# DATASET
*****
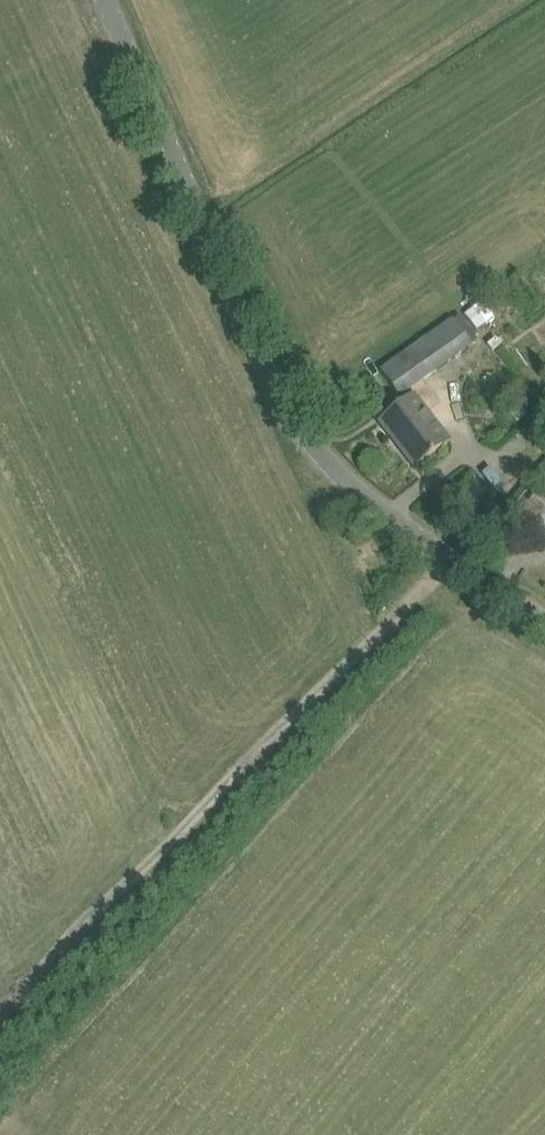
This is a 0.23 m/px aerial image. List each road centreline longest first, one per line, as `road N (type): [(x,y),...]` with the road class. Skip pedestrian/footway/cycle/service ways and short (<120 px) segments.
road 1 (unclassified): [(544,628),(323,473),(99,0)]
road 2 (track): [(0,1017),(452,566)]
*****
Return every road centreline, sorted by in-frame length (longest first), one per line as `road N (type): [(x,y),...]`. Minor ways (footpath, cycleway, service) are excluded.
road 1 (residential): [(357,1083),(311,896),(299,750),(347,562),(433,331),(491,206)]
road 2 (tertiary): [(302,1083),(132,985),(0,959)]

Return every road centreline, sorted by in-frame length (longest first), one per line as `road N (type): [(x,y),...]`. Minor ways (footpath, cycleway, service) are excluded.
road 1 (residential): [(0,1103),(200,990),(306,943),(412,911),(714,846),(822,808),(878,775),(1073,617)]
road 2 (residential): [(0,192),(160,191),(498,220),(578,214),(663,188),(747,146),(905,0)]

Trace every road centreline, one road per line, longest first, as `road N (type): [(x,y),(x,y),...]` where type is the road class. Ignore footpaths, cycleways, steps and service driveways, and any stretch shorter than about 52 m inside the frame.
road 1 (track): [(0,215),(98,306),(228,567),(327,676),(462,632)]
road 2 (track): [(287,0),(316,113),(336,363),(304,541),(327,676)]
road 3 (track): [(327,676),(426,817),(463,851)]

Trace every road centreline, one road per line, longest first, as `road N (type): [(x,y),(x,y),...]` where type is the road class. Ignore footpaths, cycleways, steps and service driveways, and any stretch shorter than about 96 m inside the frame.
*****
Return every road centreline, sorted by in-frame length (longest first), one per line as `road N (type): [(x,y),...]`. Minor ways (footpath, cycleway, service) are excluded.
*****
# WHAT IS EXPECTED
Each line above from the one with "52 m inside the frame." up to and including the one with "96 m inside the frame." must be set down exactly, and no line outside that span may appear.

# SOLUTION FOR THIS EXERCISE
Trace every road centreline, one road per line, longest first, as `road N (type): [(x,y),(x,y),...]` where type is the road class. Ignore footpaths, cycleways, steps and service driveways, and any stretch shorter than about 52 m inside the frame.
road 1 (track): [(0,215),(98,306),(228,567),(327,676),(462,632)]
road 2 (track): [(287,0),(316,113),(336,363),(304,541),(327,676)]
road 3 (track): [(327,676),(426,817),(463,851)]

Trace every road centreline, one road per line, longest first, as `road N (type): [(x,y),(x,y),...]` where type is the road class. Ignore footpaths, cycleways, steps and service driveways, and any stretch shorter than about 96 m inside the frame.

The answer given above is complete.